DATA RECORDS Start Marker
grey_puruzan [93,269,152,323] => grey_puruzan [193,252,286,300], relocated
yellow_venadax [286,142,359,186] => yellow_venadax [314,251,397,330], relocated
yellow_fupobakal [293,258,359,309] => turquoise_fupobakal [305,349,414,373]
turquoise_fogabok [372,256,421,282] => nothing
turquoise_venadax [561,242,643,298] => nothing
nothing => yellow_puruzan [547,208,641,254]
DATA RECORDS End Marker
DATA RECORDS Start Marker
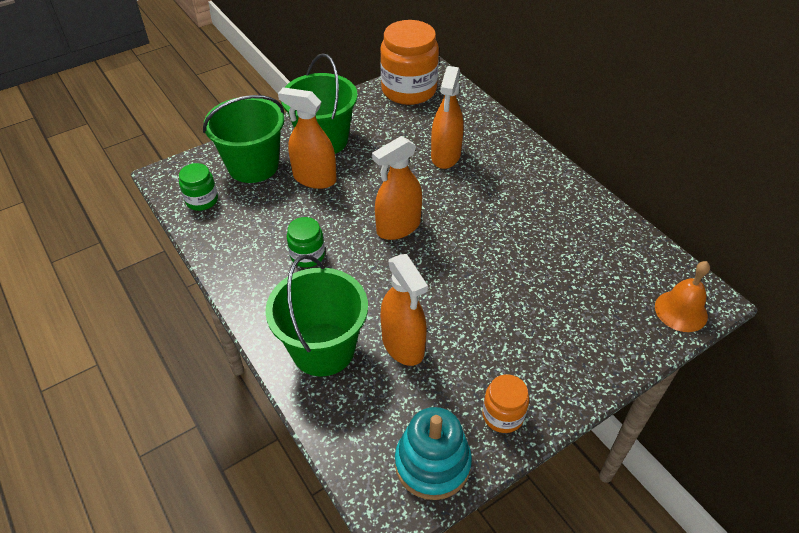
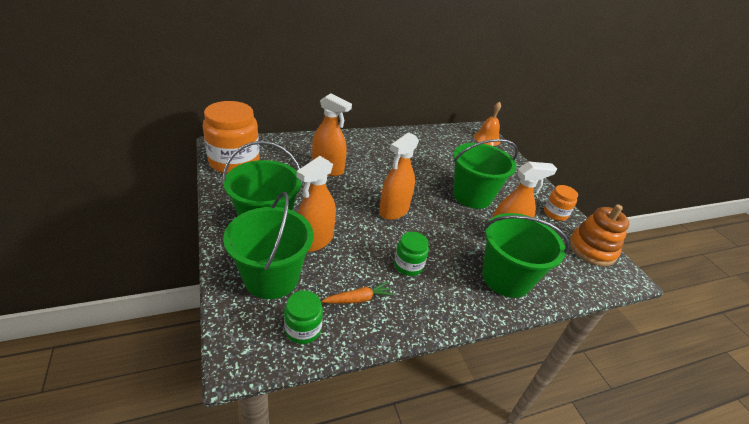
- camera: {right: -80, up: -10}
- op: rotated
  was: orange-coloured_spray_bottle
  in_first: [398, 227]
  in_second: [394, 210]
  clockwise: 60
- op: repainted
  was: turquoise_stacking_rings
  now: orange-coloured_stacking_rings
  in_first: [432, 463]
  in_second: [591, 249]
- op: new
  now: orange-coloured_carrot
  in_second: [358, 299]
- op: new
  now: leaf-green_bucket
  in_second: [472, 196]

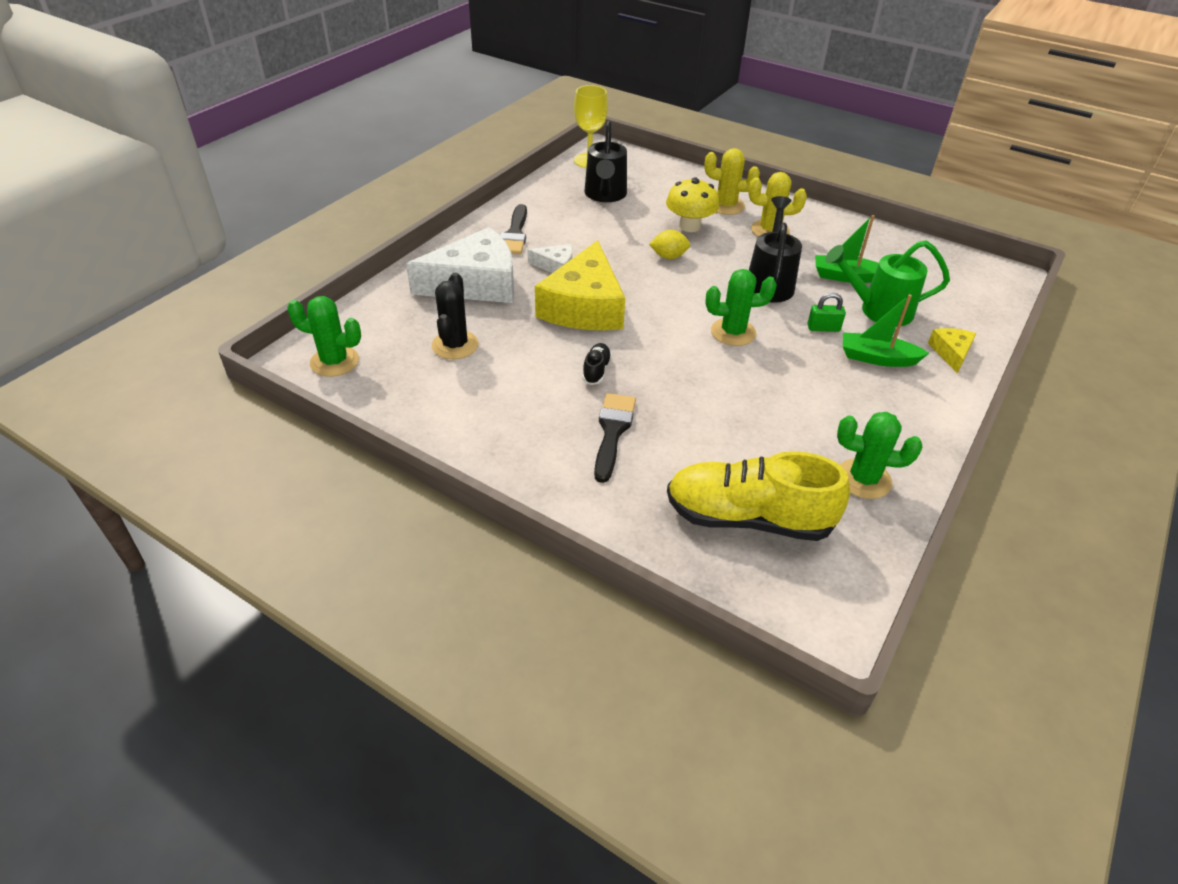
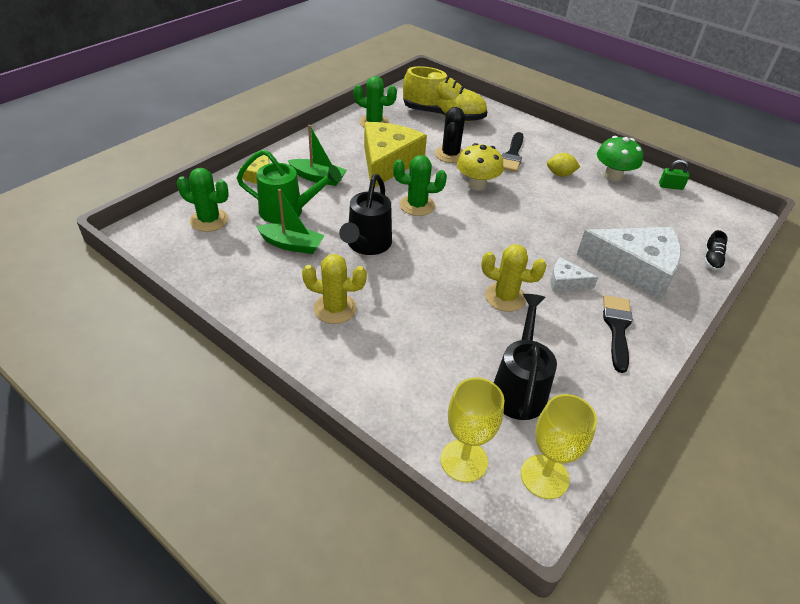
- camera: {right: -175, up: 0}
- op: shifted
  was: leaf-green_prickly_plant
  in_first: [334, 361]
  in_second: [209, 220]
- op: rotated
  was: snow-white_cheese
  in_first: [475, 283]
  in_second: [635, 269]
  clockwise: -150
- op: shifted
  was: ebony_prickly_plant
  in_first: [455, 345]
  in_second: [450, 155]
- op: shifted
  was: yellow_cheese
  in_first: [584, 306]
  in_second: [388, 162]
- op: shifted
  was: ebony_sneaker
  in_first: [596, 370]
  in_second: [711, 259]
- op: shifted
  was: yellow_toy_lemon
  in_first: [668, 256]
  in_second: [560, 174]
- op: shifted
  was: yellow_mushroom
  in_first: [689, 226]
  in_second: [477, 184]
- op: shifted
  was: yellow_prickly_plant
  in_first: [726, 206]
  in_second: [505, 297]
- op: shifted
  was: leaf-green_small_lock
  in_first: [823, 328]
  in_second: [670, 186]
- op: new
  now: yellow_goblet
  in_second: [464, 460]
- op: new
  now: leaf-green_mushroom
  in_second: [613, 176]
DATA RECORDS End Marker
DATA RECORDS Start Marker
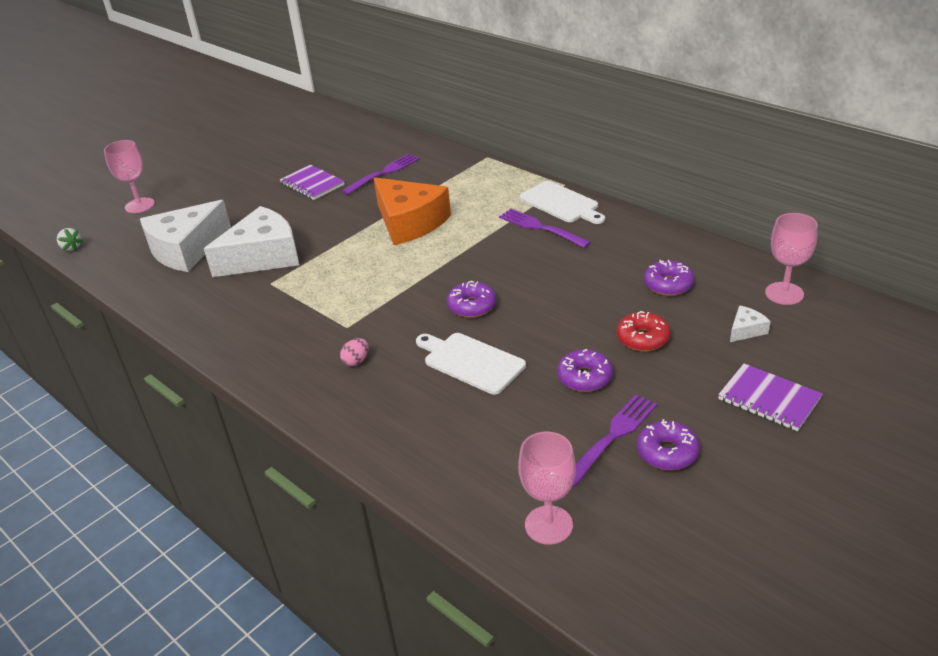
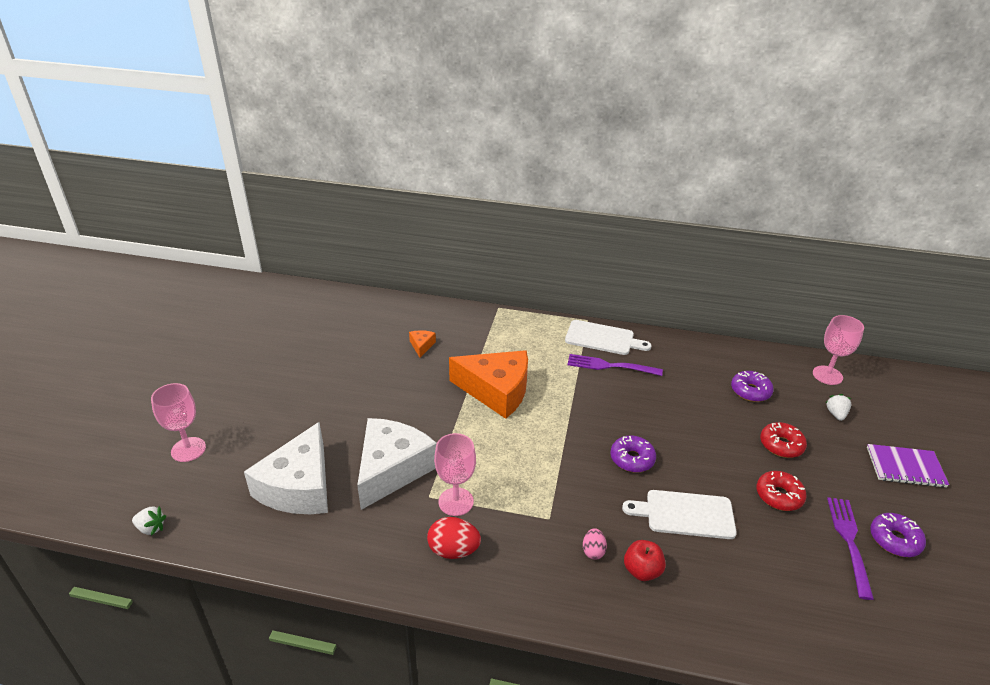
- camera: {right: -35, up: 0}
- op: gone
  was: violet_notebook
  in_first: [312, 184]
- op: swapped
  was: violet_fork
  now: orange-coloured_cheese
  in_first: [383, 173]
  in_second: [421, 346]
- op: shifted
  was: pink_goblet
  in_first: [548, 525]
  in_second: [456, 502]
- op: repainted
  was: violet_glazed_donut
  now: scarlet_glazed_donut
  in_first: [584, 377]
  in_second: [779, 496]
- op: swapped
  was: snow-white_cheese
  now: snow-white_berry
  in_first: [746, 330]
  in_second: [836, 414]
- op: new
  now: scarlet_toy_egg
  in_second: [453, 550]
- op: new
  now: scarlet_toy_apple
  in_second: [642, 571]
DATA RECORDS End Marker
Keeping every character as it is, restate the lines above that run from the line with "grey_puruzan [93,269,152,323] =>" through the line with "nothing => yellow_puruzan [547,208,641,254]", both included, and nothing else.

grey_puruzan [93,269,152,323] => grey_puruzan [193,252,286,300], relocated
yellow_venadax [286,142,359,186] => yellow_venadax [314,251,397,330], relocated
yellow_fupobakal [293,258,359,309] => turquoise_fupobakal [305,349,414,373]
turquoise_fogabok [372,256,421,282] => nothing
turquoise_venadax [561,242,643,298] => nothing
nothing => yellow_puruzan [547,208,641,254]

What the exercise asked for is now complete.